• **Exercise**: Retype the entries below without any change.

● ● ● ●

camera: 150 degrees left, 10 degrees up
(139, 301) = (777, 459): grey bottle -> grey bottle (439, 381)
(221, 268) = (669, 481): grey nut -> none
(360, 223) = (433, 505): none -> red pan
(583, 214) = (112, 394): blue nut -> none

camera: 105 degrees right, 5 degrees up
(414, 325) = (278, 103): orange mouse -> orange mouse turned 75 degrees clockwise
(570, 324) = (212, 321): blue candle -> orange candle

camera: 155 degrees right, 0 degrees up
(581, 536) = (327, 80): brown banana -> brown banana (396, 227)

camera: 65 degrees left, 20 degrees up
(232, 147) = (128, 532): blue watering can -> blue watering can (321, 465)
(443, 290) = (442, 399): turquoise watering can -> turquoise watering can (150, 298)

● ● ● ●

• **Reply to the task**:
camera: 150 degrees left, 10 degrees up
(139, 301) = (777, 459): grey bottle -> grey bottle (439, 381)
(221, 268) = (669, 481): grey nut -> none
(360, 223) = (433, 505): none -> red pan
(583, 214) = (112, 394): blue nut -> none

camera: 105 degrees right, 5 degrees up
(414, 325) = (278, 103): orange mouse -> orange mouse turned 75 degrees clockwise
(570, 324) = (212, 321): blue candle -> orange candle

camera: 155 degrees right, 0 degrees up
(581, 536) = (327, 80): brown banana -> brown banana (396, 227)

camera: 65 degrees left, 20 degrees up
(232, 147) = (128, 532): blue watering can -> blue watering can (321, 465)
(443, 290) = (442, 399): turquoise watering can -> turquoise watering can (150, 298)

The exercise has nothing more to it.